Work required: Within the records below, find each line that holds the string "black", then copy it.

Raw data:
####################

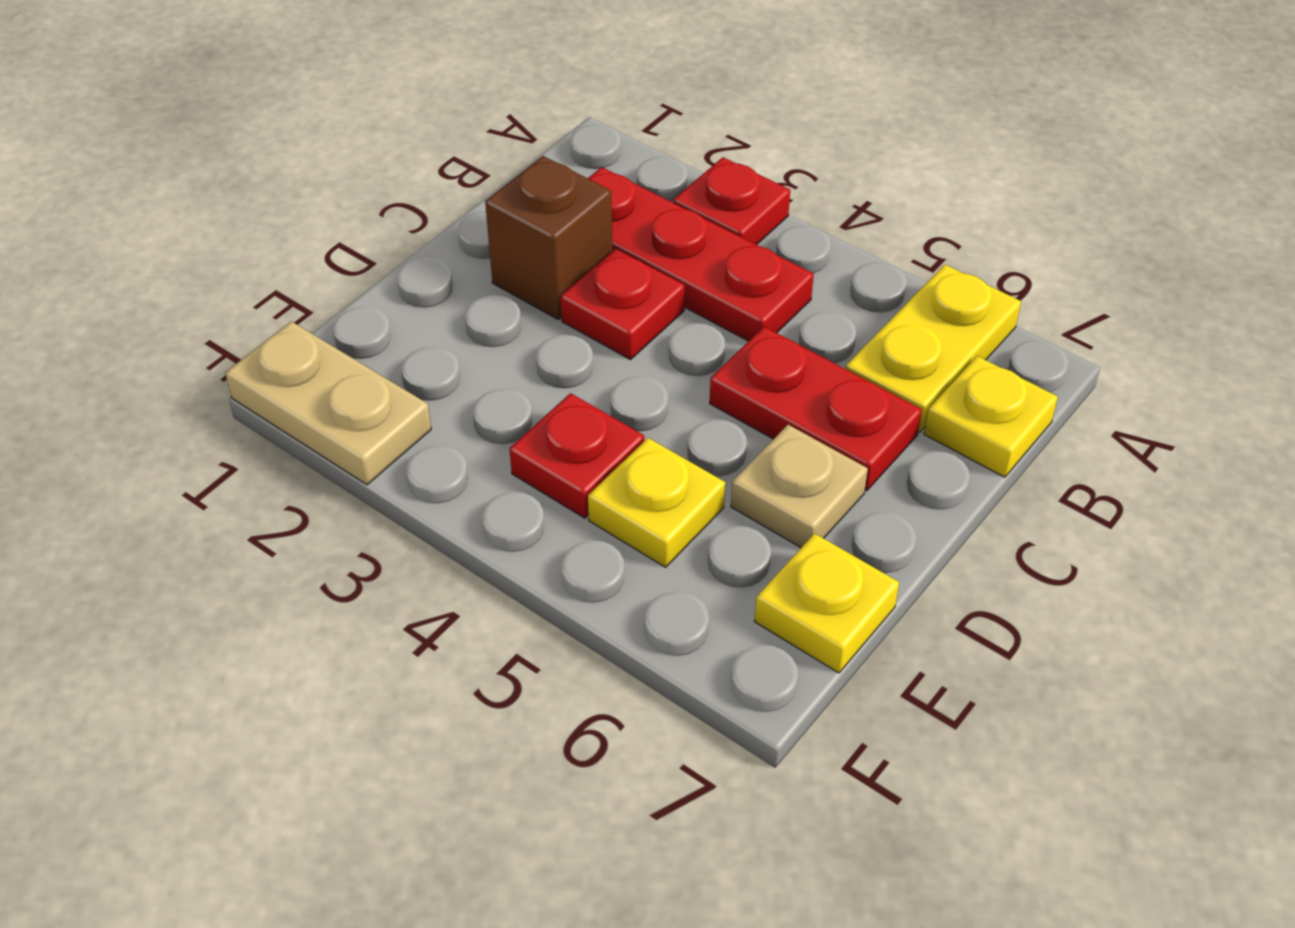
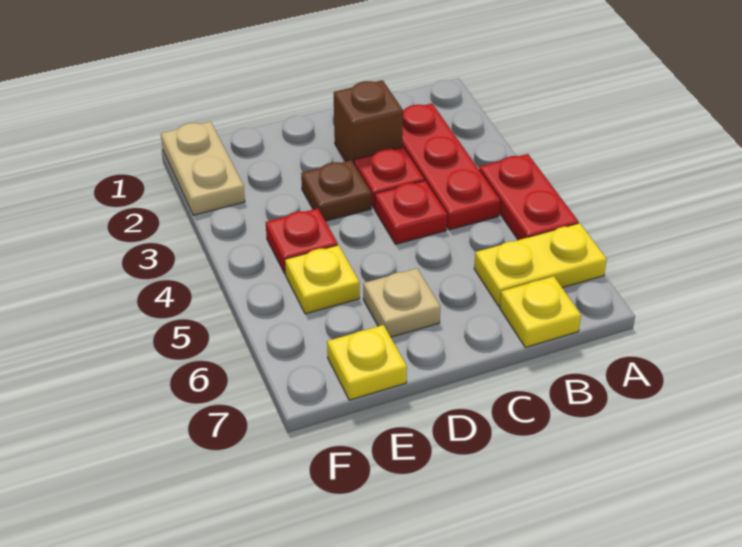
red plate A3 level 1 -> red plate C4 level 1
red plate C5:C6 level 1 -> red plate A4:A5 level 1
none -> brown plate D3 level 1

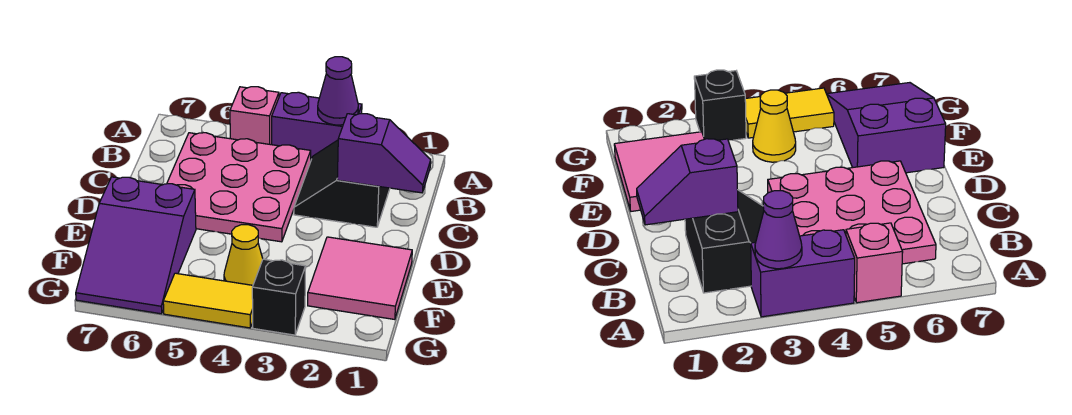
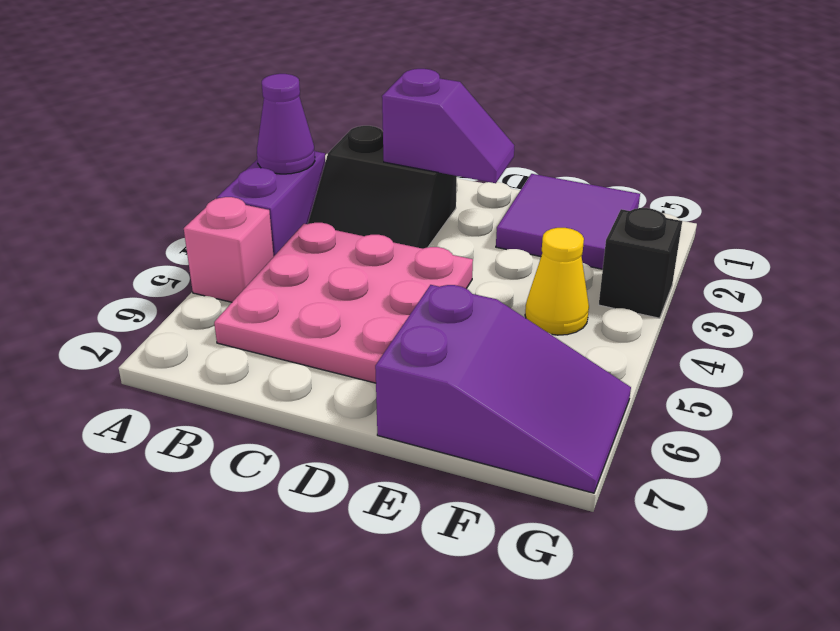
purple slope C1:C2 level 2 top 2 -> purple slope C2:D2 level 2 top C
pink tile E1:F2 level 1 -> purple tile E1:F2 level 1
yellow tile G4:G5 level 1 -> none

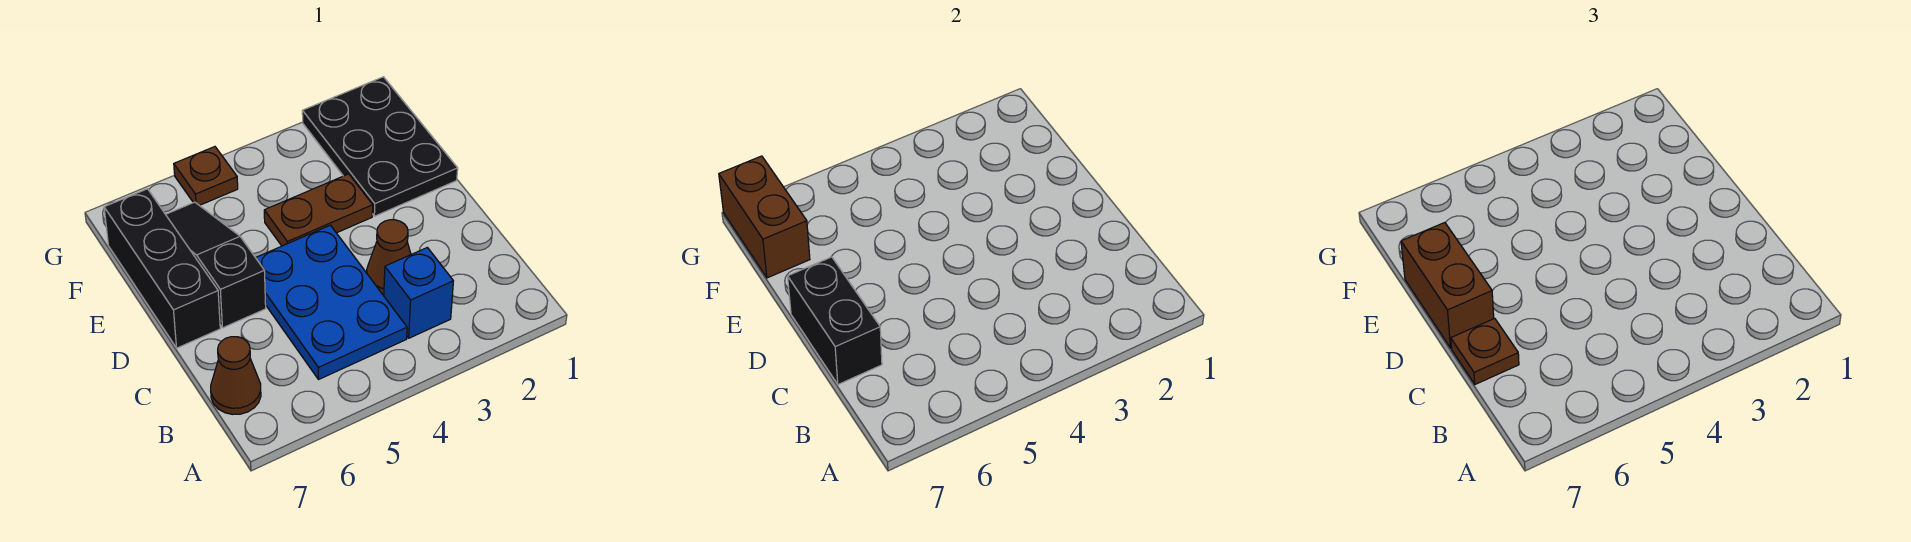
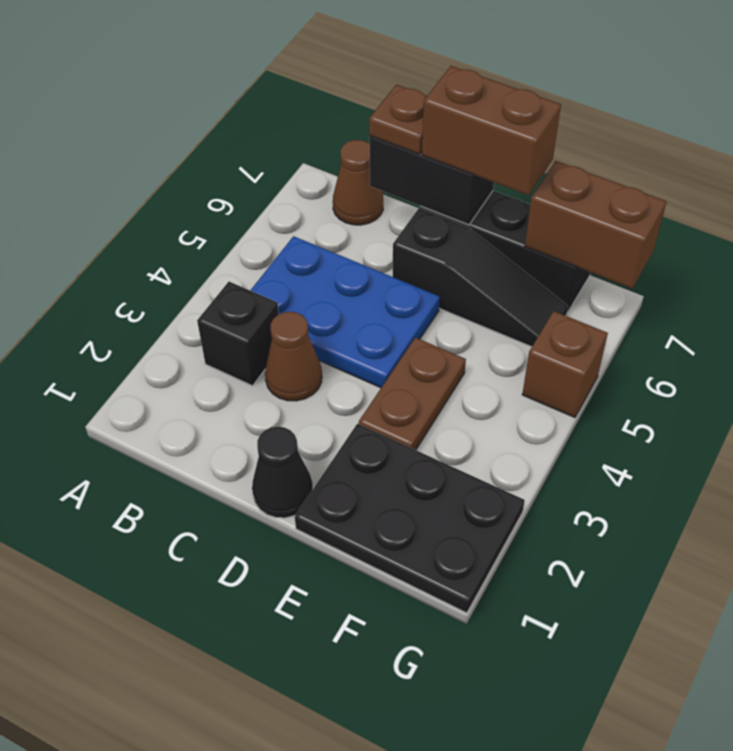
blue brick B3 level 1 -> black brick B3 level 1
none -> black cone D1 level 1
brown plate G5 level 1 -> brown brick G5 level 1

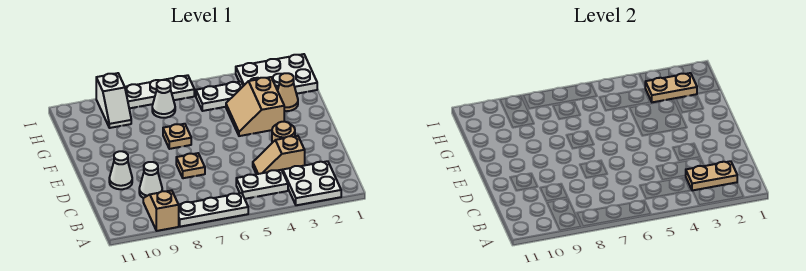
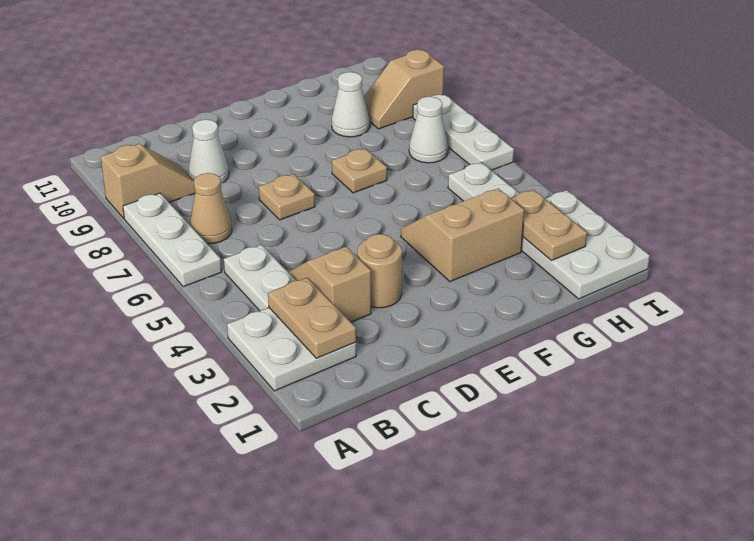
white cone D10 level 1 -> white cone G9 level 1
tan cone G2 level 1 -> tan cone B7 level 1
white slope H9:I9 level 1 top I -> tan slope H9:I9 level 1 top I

####################

Result below:
blue brick B3 level 1 -> black brick B3 level 1
none -> black cone D1 level 1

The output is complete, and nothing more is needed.